─── INPUT MATERIAL
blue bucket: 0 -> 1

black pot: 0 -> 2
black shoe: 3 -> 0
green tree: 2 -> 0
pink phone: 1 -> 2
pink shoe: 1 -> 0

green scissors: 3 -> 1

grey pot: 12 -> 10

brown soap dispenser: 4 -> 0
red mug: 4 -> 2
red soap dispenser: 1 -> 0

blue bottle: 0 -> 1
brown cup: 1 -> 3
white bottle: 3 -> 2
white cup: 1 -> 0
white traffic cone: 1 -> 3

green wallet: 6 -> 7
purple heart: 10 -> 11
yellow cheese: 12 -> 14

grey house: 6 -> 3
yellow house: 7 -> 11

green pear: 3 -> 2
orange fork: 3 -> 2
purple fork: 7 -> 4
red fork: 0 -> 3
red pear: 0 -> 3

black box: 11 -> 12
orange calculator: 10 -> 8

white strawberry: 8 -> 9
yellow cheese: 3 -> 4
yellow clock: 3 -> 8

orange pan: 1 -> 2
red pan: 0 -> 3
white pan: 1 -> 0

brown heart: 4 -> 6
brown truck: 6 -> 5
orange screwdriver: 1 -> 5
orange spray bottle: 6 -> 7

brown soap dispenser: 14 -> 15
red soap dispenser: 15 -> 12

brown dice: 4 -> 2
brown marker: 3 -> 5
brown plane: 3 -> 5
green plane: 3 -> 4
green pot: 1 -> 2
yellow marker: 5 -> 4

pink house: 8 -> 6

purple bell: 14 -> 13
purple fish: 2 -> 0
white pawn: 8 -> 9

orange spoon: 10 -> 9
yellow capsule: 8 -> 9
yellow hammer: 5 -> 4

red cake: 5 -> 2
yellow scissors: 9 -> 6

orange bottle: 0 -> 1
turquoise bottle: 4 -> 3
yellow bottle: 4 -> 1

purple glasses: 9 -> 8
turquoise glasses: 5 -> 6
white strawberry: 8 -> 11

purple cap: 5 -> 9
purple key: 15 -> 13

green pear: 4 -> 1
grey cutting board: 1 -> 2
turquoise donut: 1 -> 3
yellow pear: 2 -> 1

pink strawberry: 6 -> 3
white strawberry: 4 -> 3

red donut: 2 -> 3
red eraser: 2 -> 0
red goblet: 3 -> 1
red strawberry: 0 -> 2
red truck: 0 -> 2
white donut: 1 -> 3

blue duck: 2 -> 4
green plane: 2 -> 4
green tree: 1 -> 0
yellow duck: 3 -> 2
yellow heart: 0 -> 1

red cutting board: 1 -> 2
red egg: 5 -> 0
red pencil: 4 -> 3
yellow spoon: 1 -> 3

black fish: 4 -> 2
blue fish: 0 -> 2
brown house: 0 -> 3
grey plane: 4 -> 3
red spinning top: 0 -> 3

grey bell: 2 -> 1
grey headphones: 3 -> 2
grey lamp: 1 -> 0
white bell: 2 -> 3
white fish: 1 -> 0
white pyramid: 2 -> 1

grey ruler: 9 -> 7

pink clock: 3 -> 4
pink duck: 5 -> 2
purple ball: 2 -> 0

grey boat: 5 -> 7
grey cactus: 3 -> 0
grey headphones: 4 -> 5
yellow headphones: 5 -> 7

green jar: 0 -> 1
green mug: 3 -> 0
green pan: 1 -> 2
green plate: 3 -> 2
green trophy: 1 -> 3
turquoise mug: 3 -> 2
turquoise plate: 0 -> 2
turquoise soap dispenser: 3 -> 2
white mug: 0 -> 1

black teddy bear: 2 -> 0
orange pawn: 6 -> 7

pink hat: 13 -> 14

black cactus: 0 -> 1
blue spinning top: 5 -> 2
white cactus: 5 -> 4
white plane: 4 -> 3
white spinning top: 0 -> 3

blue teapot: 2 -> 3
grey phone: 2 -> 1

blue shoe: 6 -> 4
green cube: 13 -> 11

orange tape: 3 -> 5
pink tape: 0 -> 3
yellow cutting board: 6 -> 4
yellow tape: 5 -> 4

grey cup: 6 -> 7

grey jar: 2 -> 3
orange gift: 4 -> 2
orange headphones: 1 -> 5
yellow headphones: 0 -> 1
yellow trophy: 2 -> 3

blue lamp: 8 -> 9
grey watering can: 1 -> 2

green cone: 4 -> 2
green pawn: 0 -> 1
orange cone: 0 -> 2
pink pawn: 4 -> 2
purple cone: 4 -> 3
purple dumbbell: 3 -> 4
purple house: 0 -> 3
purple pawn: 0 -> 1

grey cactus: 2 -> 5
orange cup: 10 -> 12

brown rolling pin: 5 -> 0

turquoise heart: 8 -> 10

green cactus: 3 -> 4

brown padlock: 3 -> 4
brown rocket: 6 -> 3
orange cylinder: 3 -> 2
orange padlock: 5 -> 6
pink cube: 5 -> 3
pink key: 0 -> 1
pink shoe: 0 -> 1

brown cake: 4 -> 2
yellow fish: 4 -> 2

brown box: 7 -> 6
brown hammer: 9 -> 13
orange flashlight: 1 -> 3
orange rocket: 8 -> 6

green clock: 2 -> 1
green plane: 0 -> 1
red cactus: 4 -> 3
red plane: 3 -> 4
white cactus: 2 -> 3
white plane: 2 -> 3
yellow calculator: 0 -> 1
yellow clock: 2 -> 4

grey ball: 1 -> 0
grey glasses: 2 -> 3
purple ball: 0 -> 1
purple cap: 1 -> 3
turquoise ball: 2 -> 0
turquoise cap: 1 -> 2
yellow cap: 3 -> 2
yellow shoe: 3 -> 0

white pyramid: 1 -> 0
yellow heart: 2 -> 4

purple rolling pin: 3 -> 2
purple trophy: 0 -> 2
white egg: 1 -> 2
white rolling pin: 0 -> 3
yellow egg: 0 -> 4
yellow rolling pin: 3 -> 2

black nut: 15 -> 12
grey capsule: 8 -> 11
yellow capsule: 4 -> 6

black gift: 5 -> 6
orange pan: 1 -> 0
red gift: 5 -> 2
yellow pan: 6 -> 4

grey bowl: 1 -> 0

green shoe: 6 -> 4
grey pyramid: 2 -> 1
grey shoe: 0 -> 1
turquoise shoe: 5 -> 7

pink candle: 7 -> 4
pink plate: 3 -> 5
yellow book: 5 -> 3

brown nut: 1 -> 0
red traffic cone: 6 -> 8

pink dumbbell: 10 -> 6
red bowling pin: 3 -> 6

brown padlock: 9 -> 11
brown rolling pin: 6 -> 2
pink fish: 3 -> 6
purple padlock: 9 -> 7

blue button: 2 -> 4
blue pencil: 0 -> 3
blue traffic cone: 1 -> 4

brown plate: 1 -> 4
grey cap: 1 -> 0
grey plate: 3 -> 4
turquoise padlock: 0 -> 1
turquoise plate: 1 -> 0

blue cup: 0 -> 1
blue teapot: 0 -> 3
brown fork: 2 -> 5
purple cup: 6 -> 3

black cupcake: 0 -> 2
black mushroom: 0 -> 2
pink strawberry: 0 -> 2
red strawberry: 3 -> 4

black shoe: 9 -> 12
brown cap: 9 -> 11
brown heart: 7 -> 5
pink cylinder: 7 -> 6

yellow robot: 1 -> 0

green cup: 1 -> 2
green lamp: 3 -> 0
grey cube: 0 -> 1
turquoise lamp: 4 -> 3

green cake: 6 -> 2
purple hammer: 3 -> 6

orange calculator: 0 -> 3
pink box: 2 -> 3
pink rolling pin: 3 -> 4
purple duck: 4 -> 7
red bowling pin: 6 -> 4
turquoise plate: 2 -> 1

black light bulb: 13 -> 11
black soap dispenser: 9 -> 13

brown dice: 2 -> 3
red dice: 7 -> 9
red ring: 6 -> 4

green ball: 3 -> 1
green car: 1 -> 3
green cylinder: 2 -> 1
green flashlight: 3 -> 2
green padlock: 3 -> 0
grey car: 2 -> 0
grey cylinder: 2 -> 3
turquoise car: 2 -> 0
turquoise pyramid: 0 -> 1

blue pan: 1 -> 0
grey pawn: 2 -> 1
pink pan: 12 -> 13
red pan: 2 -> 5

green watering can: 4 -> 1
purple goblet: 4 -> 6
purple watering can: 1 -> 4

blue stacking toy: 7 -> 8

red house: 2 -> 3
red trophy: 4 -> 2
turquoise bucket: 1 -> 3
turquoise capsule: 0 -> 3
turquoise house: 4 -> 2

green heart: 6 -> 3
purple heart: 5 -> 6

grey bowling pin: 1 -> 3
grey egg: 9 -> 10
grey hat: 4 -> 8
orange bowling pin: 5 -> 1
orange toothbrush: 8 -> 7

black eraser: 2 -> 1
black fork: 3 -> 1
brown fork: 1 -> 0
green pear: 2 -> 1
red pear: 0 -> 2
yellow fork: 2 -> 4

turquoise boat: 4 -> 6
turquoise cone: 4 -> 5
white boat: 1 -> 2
──────
## WORK TASK
Copy out each line of the data above, exactly, if it lies between the line holding "grey cup: 6 -> 7" and the line holding "brown rolling pin: 5 -> 0", inclusive; copy no other line.

## THE ANSWER
grey cup: 6 -> 7

grey jar: 2 -> 3
orange gift: 4 -> 2
orange headphones: 1 -> 5
yellow headphones: 0 -> 1
yellow trophy: 2 -> 3

blue lamp: 8 -> 9
grey watering can: 1 -> 2

green cone: 4 -> 2
green pawn: 0 -> 1
orange cone: 0 -> 2
pink pawn: 4 -> 2
purple cone: 4 -> 3
purple dumbbell: 3 -> 4
purple house: 0 -> 3
purple pawn: 0 -> 1

grey cactus: 2 -> 5
orange cup: 10 -> 12

brown rolling pin: 5 -> 0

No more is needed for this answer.